### [Work to be completed]
Transcribe the full listing exactly.

------ Extracted information

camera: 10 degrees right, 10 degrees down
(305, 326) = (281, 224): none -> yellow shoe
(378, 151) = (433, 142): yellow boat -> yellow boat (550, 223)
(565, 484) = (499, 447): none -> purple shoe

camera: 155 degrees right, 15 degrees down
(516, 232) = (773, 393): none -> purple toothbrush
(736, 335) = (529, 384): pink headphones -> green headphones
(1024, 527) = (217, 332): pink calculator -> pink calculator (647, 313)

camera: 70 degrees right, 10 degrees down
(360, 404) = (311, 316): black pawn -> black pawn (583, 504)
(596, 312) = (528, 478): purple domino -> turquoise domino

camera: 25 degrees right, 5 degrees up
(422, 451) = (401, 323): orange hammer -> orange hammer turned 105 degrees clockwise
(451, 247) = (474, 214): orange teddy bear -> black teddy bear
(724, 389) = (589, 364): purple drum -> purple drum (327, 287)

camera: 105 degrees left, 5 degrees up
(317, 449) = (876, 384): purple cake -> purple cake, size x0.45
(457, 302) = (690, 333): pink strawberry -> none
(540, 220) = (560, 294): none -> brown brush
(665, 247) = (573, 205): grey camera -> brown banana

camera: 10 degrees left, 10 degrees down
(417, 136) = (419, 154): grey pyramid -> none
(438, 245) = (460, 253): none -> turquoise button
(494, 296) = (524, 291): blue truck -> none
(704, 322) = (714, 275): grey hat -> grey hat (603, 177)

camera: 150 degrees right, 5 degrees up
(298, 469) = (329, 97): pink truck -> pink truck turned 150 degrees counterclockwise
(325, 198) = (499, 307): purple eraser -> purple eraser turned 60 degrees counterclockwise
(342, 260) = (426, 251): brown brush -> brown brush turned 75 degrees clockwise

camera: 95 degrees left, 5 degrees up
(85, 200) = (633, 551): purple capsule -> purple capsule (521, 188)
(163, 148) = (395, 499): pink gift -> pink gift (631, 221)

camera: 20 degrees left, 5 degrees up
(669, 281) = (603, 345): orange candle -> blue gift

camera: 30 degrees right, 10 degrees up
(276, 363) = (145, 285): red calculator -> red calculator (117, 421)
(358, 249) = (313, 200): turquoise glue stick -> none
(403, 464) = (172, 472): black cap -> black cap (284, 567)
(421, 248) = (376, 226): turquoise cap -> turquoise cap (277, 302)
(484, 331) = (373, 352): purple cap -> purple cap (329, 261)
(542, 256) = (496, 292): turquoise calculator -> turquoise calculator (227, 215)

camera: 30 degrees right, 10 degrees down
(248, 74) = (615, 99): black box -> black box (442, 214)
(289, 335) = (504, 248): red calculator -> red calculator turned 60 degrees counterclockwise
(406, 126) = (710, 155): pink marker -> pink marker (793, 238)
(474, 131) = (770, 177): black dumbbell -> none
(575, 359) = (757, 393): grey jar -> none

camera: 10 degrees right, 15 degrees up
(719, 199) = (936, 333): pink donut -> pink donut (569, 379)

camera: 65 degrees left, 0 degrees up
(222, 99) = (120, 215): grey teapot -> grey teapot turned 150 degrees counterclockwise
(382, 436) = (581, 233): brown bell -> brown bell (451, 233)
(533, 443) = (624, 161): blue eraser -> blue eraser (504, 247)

------------

### [Finished task]
camera: 10 degrees right, 10 degrees down
(305, 326) = (281, 224): none -> yellow shoe
(378, 151) = (433, 142): yellow boat -> yellow boat (550, 223)
(565, 484) = (499, 447): none -> purple shoe

camera: 155 degrees right, 15 degrees down
(516, 232) = (773, 393): none -> purple toothbrush
(736, 335) = (529, 384): pink headphones -> green headphones
(1024, 527) = (217, 332): pink calculator -> pink calculator (647, 313)

camera: 70 degrees right, 10 degrees down
(360, 404) = (311, 316): black pawn -> black pawn (583, 504)
(596, 312) = (528, 478): purple domino -> turquoise domino

camera: 25 degrees right, 5 degrees up
(422, 451) = (401, 323): orange hammer -> orange hammer turned 105 degrees clockwise
(451, 247) = (474, 214): orange teddy bear -> black teddy bear
(724, 389) = (589, 364): purple drum -> purple drum (327, 287)

camera: 105 degrees left, 5 degrees up
(317, 449) = (876, 384): purple cake -> purple cake, size x0.45
(457, 302) = (690, 333): pink strawberry -> none
(540, 220) = (560, 294): none -> brown brush
(665, 247) = (573, 205): grey camera -> brown banana

camera: 10 degrees left, 10 degrees down
(417, 136) = (419, 154): grey pyramid -> none
(438, 245) = (460, 253): none -> turquoise button
(494, 296) = (524, 291): blue truck -> none
(704, 322) = (714, 275): grey hat -> grey hat (603, 177)

camera: 150 degrees right, 5 degrees up
(298, 469) = (329, 97): pink truck -> pink truck turned 150 degrees counterclockwise
(325, 198) = (499, 307): purple eraser -> purple eraser turned 60 degrees counterclockwise
(342, 260) = (426, 251): brown brush -> brown brush turned 75 degrees clockwise

camera: 95 degrees left, 5 degrees up
(85, 200) = (633, 551): purple capsule -> purple capsule (521, 188)
(163, 148) = (395, 499): pink gift -> pink gift (631, 221)

camera: 20 degrees left, 5 degrees up
(669, 281) = (603, 345): orange candle -> blue gift

camera: 30 degrees right, 10 degrees up
(276, 363) = (145, 285): red calculator -> red calculator (117, 421)
(358, 249) = (313, 200): turquoise glue stick -> none
(403, 464) = (172, 472): black cap -> black cap (284, 567)
(421, 248) = (376, 226): turquoise cap -> turquoise cap (277, 302)
(484, 331) = (373, 352): purple cap -> purple cap (329, 261)
(542, 256) = (496, 292): turquoise calculator -> turquoise calculator (227, 215)

camera: 30 degrees right, 10 degrees down
(248, 74) = (615, 99): black box -> black box (442, 214)
(289, 335) = (504, 248): red calculator -> red calculator turned 60 degrees counterclockwise
(406, 126) = (710, 155): pink marker -> pink marker (793, 238)
(474, 131) = (770, 177): black dumbbell -> none
(575, 359) = (757, 393): grey jar -> none

camera: 10 degrees right, 15 degrees up
(719, 199) = (936, 333): pink donut -> pink donut (569, 379)

camera: 65 degrees left, 0 degrees up
(222, 99) = (120, 215): grey teapot -> grey teapot turned 150 degrees counterclockwise
(382, 436) = (581, 233): brown bell -> brown bell (451, 233)
(533, 443) = (624, 161): blue eraser -> blue eraser (504, 247)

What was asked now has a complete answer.